* [Material for this exercise]:
[Start of Attachment]

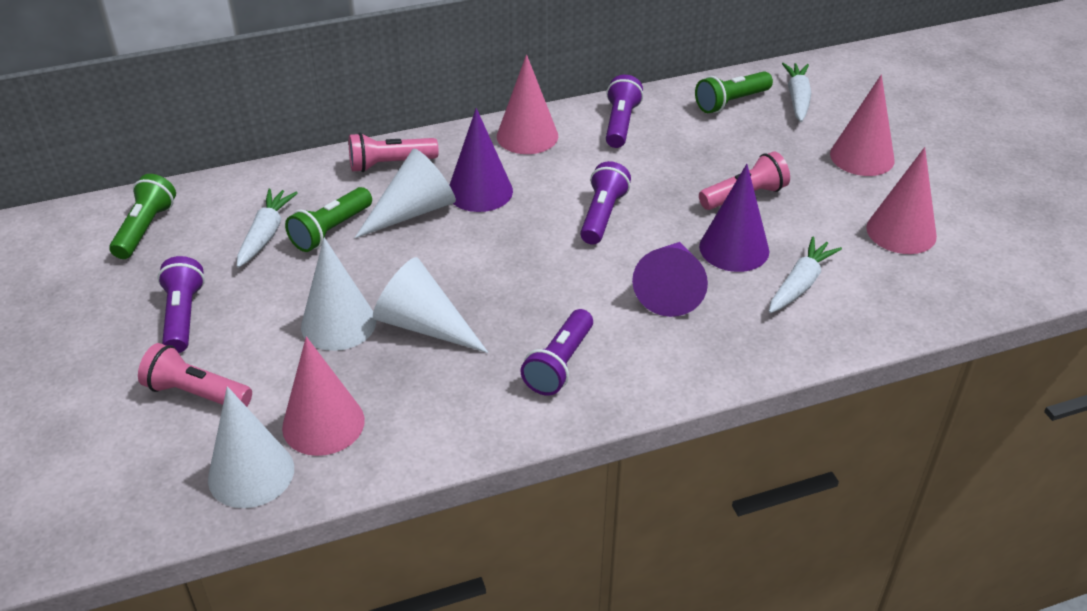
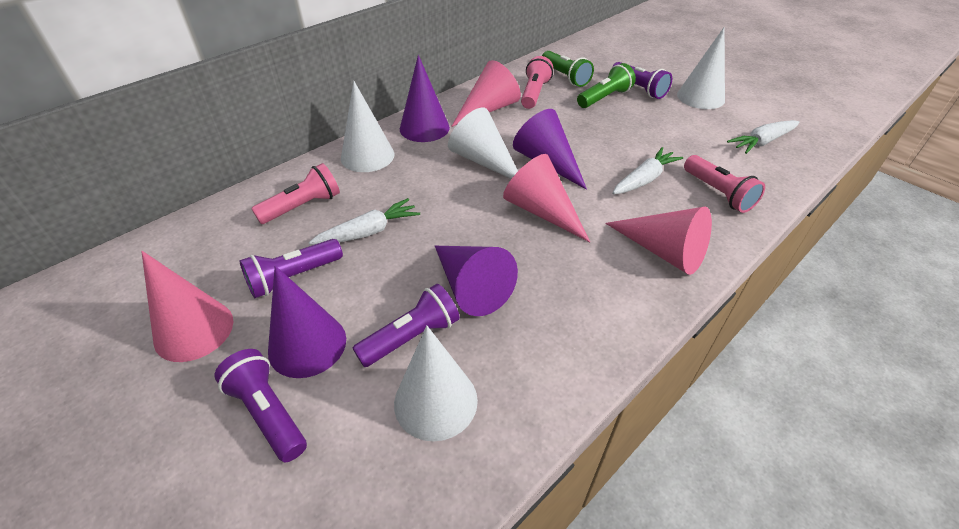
green flashlight: [109,174,176,259] [285,187,372,252] [695,71,773,113] = 3 -> [542,51,594,87] [577,63,636,108] = 2
purple cone: [450,108,513,212] [632,242,708,317] [699,164,769,272] = 3 -> [268,266,346,378] [400,55,450,142] [435,246,518,316] [513,109,587,190] = 4

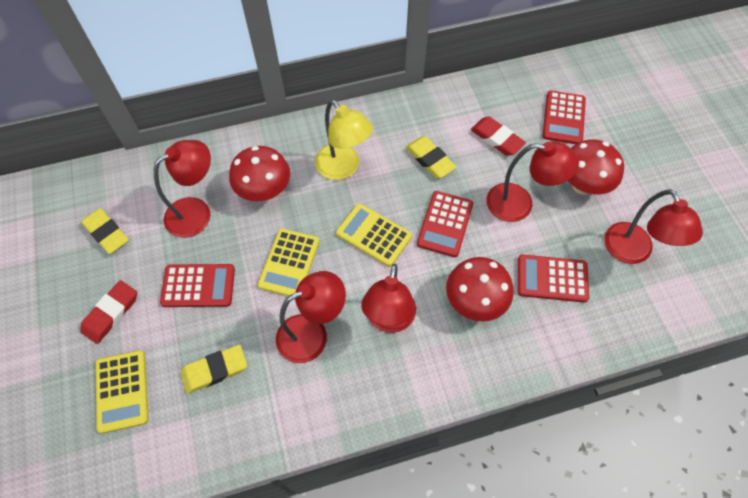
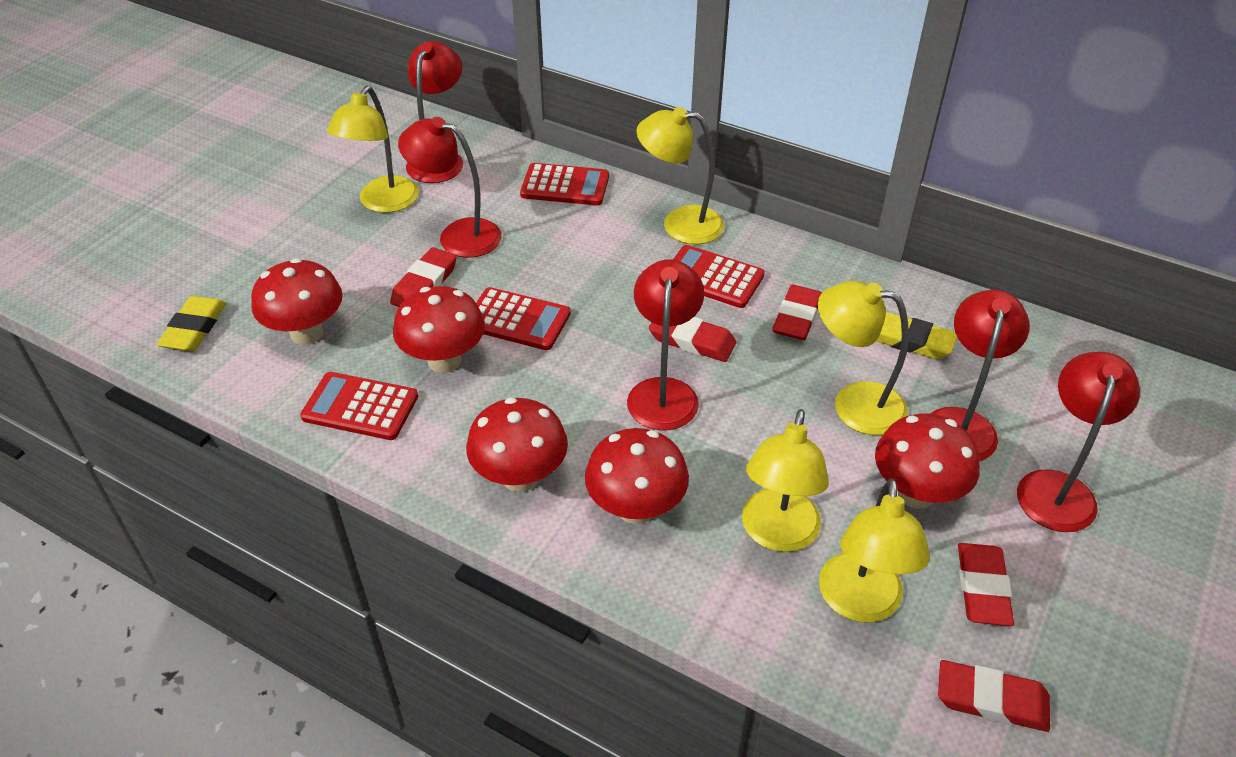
red eraser: [80,280,137,344] [471,117,526,156] = 2 -> [390,247,457,307] [649,317,737,362] [772,284,822,340] [938,660,1050,732] [958,543,1014,626] = 5
red mushroom: [229,146,290,201] [446,257,513,322] [568,139,624,195] = 3 -> [251,258,343,345] [393,286,485,373] [466,397,568,492] [585,428,689,524] [875,414,980,509] = 5
yellow calculator: [95,350,149,434] [258,228,320,296] [336,203,412,267] = 3 -> none = 0
yellow eraser: [81,208,129,254] [181,345,247,394] [406,136,456,178] = 3 -> [157,296,226,351] [877,312,957,359] = 2
yellow lamp: [315,100,373,180] = 1 -> [327,86,419,213] [636,107,724,244] [742,409,829,552] [818,281,909,435] [819,478,930,623] = 5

[End of Attachment]

Which lines of the data contain the word "yellow"? Copy each one.

* [Exercise response]:
yellow calculator: [95,350,149,434] [258,228,320,296] [336,203,412,267] = 3 -> none = 0
yellow eraser: [81,208,129,254] [181,345,247,394] [406,136,456,178] = 3 -> [157,296,226,351] [877,312,957,359] = 2
yellow lamp: [315,100,373,180] = 1 -> [327,86,419,213] [636,107,724,244] [742,409,829,552] [818,281,909,435] [819,478,930,623] = 5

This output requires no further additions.